Data:
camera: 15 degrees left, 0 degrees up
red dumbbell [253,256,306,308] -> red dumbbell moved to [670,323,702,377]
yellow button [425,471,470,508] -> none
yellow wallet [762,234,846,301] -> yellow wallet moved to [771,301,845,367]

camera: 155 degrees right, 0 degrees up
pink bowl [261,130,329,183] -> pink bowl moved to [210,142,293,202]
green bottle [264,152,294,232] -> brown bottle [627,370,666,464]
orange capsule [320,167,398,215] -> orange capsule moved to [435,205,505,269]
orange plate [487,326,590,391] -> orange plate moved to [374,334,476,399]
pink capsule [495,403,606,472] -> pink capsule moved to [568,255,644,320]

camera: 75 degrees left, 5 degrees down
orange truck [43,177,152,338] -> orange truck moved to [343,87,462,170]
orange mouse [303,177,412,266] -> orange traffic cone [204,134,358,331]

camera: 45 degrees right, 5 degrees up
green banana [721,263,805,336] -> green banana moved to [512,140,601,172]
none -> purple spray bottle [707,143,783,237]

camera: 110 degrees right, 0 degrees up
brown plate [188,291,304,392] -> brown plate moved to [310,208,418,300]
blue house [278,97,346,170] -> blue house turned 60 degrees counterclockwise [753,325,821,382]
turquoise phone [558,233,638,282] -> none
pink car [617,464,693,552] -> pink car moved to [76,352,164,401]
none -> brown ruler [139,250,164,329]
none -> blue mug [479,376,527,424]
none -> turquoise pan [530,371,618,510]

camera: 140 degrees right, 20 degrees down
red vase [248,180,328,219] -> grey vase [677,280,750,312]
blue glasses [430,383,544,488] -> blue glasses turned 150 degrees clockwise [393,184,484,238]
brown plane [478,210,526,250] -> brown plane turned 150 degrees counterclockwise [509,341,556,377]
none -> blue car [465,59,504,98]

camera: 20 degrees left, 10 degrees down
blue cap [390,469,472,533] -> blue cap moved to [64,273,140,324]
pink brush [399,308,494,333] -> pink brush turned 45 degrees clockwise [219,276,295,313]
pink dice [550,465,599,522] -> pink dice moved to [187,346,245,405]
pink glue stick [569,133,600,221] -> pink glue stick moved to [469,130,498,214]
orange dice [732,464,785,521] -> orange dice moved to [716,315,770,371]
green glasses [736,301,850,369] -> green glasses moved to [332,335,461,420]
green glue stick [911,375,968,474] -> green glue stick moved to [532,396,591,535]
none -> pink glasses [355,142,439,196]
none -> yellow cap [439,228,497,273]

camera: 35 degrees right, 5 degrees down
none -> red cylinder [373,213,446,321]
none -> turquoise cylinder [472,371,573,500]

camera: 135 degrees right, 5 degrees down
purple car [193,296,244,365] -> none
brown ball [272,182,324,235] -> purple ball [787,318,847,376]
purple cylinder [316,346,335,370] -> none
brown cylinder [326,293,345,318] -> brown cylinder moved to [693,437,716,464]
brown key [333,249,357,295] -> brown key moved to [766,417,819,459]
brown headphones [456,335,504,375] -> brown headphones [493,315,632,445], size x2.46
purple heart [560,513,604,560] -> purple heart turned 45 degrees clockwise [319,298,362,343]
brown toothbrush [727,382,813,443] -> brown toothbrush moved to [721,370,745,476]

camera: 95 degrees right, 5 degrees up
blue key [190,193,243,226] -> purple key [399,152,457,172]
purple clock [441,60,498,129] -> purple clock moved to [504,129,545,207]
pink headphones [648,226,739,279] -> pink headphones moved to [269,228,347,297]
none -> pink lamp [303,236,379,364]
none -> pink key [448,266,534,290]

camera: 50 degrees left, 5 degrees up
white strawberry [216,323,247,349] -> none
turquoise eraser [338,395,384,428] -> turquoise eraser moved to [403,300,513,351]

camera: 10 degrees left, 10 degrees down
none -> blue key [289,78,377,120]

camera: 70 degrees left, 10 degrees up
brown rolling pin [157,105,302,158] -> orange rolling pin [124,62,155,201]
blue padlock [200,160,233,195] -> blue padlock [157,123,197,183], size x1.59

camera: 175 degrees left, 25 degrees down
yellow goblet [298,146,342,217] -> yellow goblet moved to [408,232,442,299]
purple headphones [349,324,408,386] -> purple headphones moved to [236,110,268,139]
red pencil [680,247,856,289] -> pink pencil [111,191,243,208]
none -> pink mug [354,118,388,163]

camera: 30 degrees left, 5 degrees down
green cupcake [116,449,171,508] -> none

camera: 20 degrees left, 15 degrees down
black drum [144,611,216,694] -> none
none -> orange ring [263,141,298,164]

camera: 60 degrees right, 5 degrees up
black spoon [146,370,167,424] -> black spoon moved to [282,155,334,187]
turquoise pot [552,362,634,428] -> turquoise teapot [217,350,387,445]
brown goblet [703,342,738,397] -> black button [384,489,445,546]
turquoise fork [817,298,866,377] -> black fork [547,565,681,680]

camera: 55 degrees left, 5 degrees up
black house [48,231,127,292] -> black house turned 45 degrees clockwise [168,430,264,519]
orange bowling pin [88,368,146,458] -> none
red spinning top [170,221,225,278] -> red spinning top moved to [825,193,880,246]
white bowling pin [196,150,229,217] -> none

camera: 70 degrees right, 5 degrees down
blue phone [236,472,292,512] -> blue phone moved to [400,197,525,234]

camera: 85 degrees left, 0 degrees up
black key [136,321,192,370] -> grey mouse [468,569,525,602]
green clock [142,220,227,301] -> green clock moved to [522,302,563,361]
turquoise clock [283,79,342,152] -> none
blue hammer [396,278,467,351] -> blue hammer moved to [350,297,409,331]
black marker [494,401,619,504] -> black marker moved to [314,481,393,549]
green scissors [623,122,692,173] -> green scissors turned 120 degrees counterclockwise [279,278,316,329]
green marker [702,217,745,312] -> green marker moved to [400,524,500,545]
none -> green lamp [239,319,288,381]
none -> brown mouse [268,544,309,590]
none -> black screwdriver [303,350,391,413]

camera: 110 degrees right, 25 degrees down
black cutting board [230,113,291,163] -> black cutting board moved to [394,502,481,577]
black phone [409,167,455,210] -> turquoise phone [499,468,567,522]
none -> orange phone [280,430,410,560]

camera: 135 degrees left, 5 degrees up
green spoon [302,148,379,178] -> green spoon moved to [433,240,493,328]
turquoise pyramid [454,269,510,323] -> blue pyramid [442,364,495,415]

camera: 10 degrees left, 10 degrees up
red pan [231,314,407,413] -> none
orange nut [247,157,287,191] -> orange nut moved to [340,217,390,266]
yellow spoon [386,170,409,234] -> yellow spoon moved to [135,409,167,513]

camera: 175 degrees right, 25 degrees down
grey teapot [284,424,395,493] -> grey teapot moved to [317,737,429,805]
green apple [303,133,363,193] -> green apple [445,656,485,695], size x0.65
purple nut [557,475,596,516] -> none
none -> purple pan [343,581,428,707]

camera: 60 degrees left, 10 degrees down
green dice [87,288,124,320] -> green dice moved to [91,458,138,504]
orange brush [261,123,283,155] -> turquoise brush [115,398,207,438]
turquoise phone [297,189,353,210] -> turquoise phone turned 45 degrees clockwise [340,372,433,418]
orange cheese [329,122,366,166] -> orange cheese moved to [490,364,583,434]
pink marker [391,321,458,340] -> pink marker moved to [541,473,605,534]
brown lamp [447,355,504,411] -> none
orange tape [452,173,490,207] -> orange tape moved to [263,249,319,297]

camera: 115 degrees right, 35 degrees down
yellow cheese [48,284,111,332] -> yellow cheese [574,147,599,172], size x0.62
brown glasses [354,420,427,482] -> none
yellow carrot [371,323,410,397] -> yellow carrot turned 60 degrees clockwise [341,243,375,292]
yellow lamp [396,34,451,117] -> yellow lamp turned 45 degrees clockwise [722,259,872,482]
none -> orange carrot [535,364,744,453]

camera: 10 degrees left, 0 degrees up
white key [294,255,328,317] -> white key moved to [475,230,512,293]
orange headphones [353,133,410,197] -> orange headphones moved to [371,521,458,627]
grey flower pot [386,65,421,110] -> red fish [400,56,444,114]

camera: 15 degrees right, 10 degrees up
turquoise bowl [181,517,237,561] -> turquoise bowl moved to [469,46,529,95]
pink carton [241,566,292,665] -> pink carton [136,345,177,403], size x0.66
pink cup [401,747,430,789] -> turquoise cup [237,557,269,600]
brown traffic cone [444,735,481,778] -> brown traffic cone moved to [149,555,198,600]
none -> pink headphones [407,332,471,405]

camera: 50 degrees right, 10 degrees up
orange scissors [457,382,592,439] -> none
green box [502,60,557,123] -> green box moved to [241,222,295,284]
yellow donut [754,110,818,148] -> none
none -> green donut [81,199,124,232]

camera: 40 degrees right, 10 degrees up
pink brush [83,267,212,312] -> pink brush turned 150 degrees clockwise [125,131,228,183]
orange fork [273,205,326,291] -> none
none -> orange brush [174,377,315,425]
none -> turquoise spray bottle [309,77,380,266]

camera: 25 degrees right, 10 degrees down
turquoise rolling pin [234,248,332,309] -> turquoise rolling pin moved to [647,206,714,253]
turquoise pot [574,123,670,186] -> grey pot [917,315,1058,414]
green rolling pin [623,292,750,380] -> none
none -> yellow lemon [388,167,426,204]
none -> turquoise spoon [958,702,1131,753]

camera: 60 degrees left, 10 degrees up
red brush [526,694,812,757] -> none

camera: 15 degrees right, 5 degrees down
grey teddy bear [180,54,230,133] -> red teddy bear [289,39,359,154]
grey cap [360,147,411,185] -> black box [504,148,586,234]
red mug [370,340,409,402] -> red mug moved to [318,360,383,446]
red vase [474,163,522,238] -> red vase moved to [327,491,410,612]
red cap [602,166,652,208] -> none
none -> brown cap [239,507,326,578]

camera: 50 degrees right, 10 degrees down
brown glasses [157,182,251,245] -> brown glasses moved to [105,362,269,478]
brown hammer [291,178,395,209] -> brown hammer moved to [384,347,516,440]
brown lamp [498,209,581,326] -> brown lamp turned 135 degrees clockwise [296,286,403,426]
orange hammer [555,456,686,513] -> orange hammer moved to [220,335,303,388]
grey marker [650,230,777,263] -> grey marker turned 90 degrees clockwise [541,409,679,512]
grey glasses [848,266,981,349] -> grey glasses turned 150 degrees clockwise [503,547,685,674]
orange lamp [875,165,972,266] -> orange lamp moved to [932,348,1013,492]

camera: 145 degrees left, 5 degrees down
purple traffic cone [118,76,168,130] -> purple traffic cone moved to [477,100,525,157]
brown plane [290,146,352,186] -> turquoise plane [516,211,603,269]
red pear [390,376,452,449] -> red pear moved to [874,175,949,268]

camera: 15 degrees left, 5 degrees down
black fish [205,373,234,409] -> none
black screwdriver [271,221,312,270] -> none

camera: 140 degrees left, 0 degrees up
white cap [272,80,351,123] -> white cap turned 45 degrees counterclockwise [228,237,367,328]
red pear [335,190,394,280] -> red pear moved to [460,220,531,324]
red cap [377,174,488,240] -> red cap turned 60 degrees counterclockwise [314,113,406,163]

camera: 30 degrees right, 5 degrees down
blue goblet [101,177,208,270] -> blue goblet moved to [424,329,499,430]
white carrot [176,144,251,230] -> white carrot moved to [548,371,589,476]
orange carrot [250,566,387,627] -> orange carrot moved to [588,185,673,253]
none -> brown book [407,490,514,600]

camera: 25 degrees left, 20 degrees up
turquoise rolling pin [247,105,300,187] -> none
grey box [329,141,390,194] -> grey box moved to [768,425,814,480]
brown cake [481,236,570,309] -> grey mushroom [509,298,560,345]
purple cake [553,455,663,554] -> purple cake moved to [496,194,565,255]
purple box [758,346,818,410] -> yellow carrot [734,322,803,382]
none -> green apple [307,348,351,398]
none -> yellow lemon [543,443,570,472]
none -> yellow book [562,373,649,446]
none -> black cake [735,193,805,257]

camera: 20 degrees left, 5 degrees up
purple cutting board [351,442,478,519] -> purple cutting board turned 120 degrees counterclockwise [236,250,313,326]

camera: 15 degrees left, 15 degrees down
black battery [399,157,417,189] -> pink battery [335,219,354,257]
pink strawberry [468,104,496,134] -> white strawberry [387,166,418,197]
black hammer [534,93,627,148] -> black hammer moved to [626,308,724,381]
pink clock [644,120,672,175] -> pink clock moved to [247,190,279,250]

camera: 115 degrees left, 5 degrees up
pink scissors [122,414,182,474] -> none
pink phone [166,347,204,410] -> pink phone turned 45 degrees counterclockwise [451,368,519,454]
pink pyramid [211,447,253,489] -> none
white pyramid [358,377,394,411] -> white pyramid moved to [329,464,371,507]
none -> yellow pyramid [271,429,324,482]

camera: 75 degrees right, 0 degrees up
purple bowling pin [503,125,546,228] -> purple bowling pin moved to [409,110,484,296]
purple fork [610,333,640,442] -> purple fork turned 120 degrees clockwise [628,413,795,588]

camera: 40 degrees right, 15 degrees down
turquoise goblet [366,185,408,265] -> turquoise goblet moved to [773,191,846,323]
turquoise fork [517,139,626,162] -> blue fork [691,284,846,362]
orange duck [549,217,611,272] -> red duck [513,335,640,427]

Exercise: Where does "button" appear in the listing? Show every line that has it.

Output below:
yellow button [425,471,470,508] -> none
brown goblet [703,342,738,397] -> black button [384,489,445,546]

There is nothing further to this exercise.